Aim of the exercise:
In your copy, leave out the pictures and reproduce the listing below exactly.

━━━━━ Stored data ━━━━━

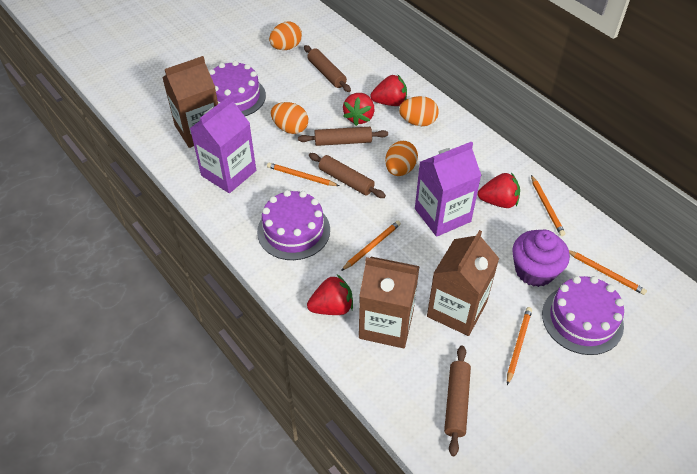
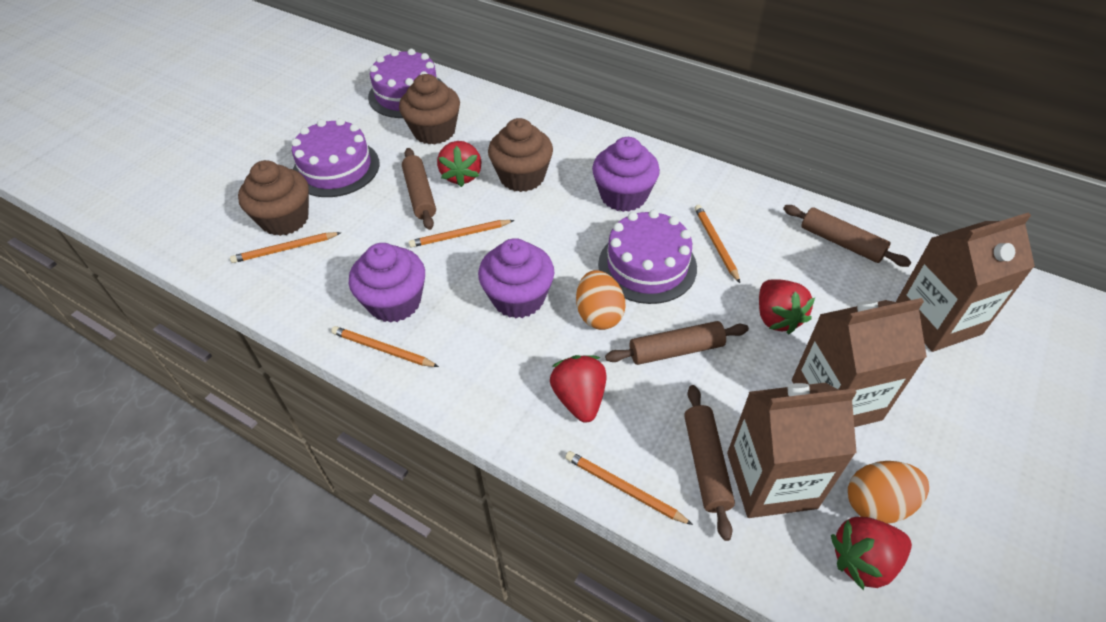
brown cupcake: 0 -> 3
orange egg: 4 -> 2
purple carton: 2 -> 0
purple cupcake: 1 -> 3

━━━━━

Exercise solution:
brown cupcake: 0 -> 3
orange egg: 4 -> 2
purple carton: 2 -> 0
purple cupcake: 1 -> 3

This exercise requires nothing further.